**Stored data**.
● ● ● ● ● ● ●

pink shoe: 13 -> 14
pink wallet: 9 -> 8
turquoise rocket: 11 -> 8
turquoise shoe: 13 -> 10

● ● ● ● ● ● ●

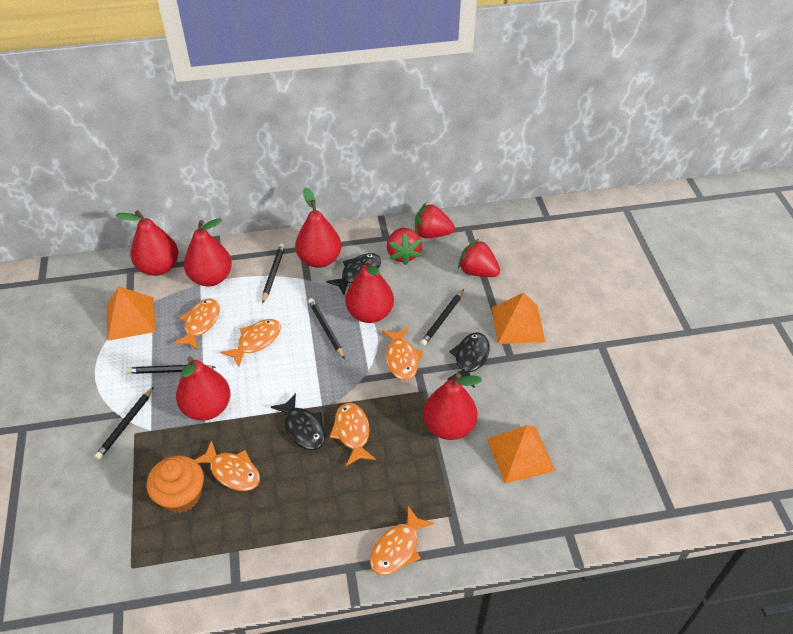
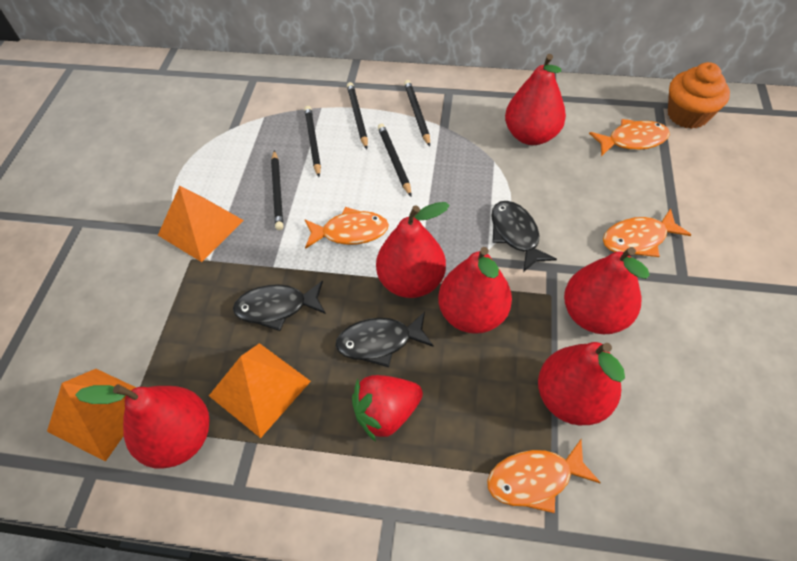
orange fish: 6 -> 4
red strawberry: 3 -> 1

● ● ● ● ● ● ●

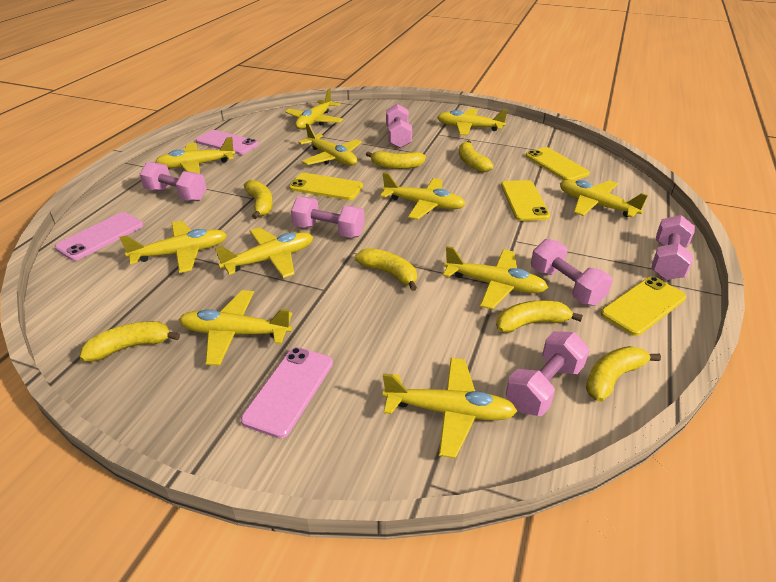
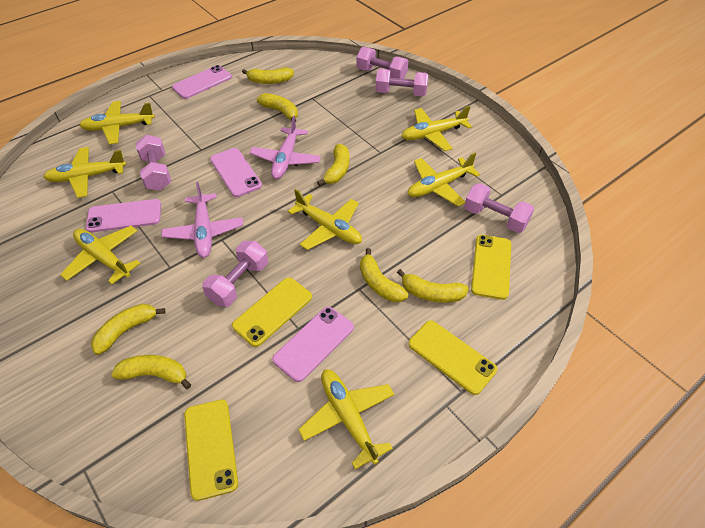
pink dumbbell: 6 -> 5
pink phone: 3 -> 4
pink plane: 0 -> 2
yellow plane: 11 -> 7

● ● ● ● ● ● ●

Go through the data and show each line that holds "pink".

pink shoe: 13 -> 14
pink wallet: 9 -> 8
pink dumbbell: 6 -> 5
pink phone: 3 -> 4
pink plane: 0 -> 2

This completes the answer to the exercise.